The problem:
Where the word "none" occurs in a line of the listing below, copy that line.

(Records for the task begins)

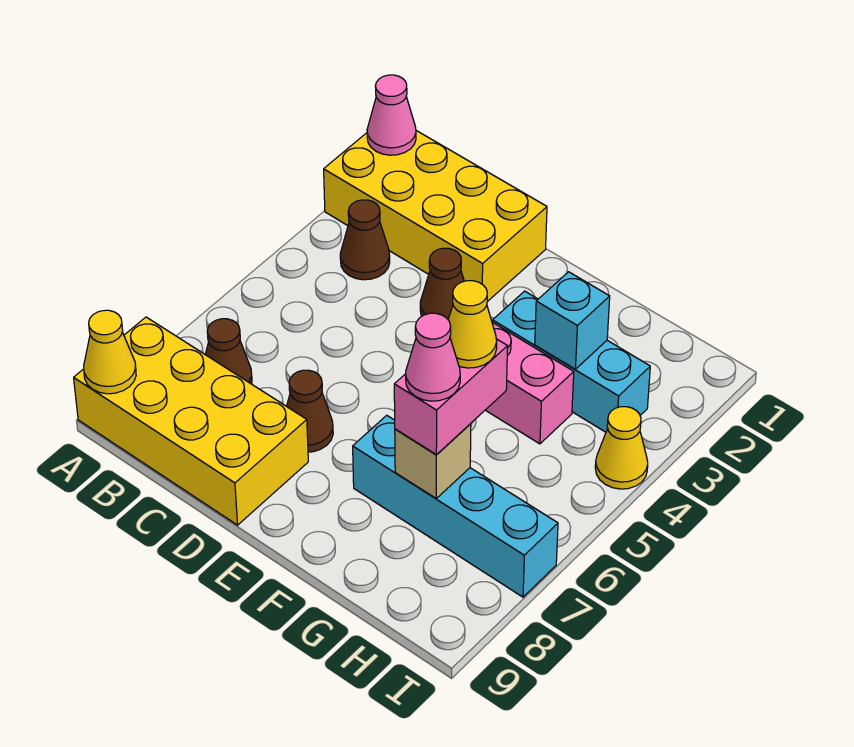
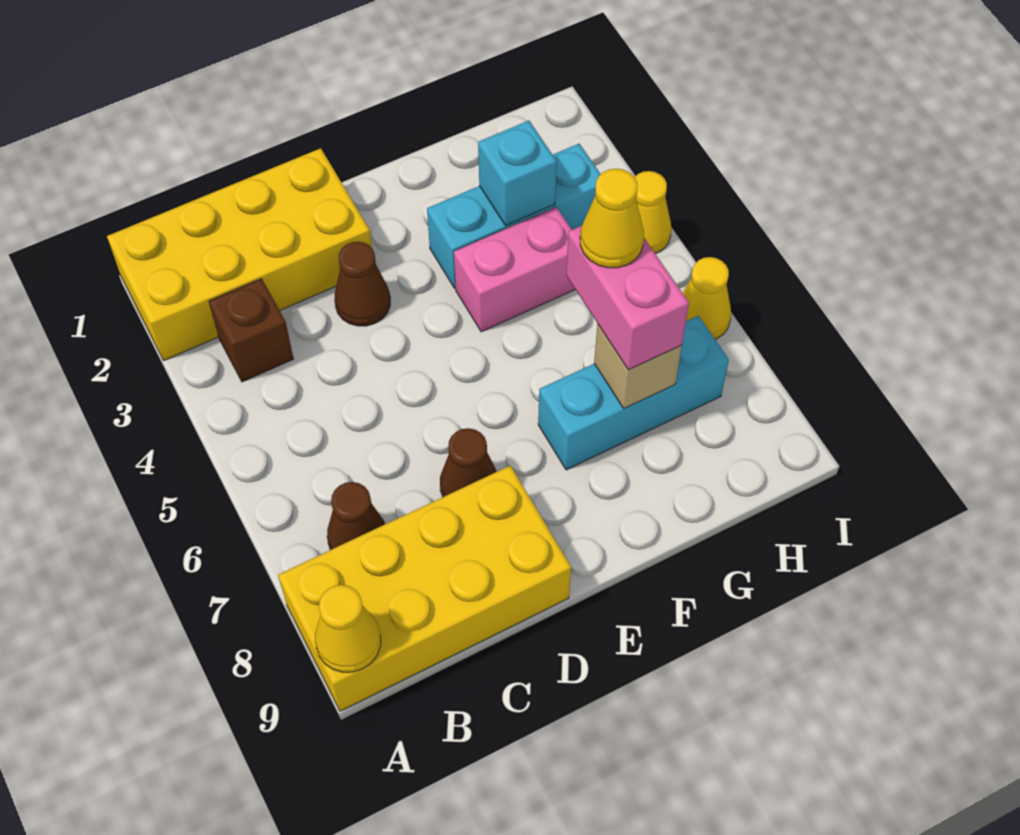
pink cone A1 level 2 -> none
brown cone B3 level 1 -> brown brick B3 level 1
cyan brick F7:I7 level 1 -> cyan brick F7:H7 level 1
pink cone G7 level 4 -> none
none -> yellow cone I6 level 1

(Records for the task ends)

Your solution:
pink cone A1 level 2 -> none
pink cone G7 level 4 -> none
none -> yellow cone I6 level 1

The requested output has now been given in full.